DATA SECTION:
--- START ---
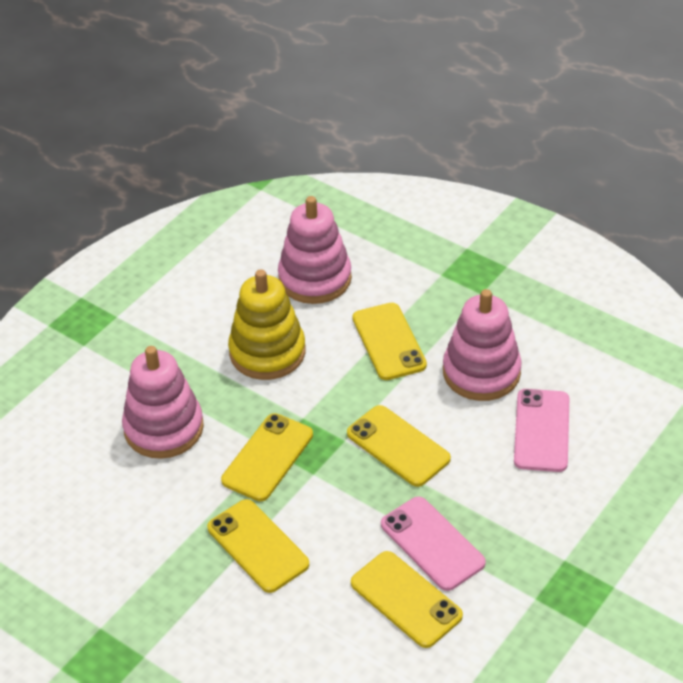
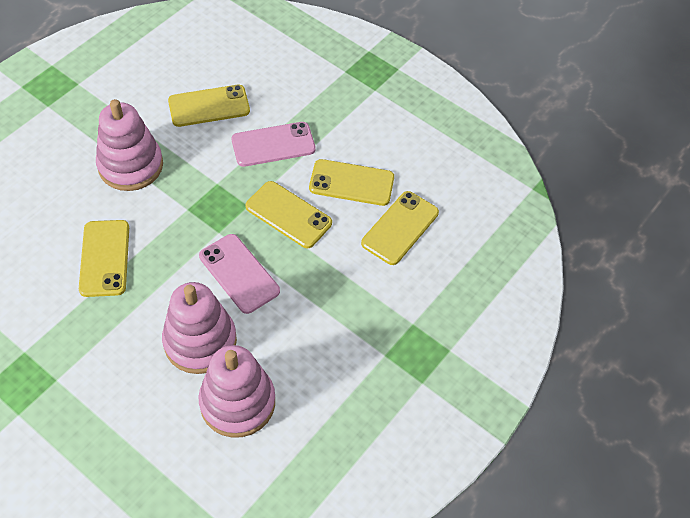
yellow stacking toy: 1 -> 0

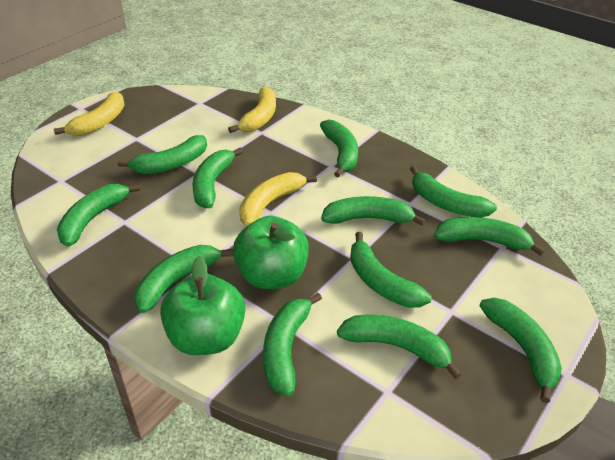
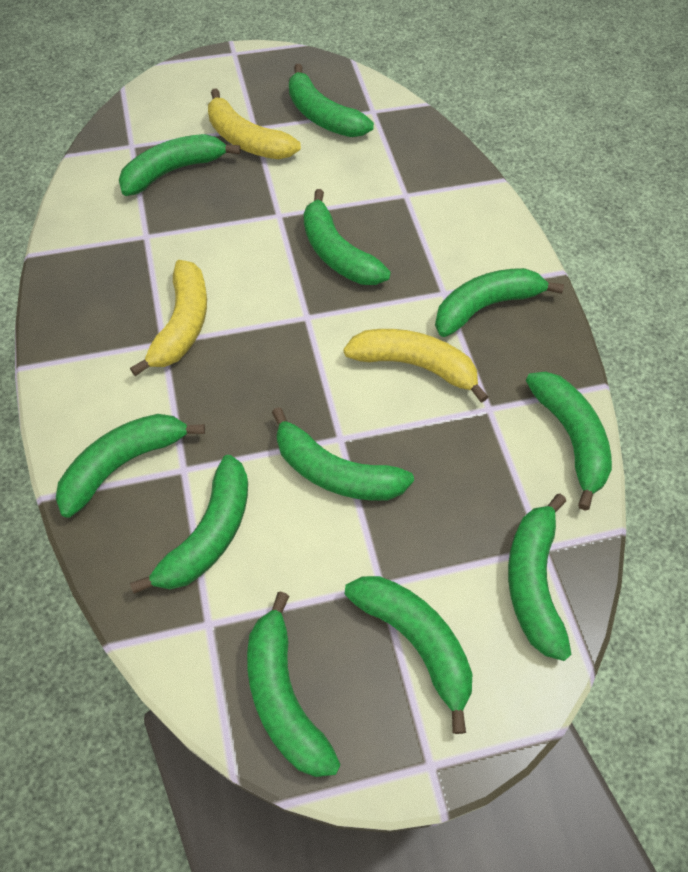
green apple: 2 -> 0
green banana: 12 -> 11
--- END ---
WORK REQUIRED: Where an image appears in the data, skip it, and return the rest verbatim.

OUTPUT:
yellow stacking toy: 1 -> 0

green apple: 2 -> 0
green banana: 12 -> 11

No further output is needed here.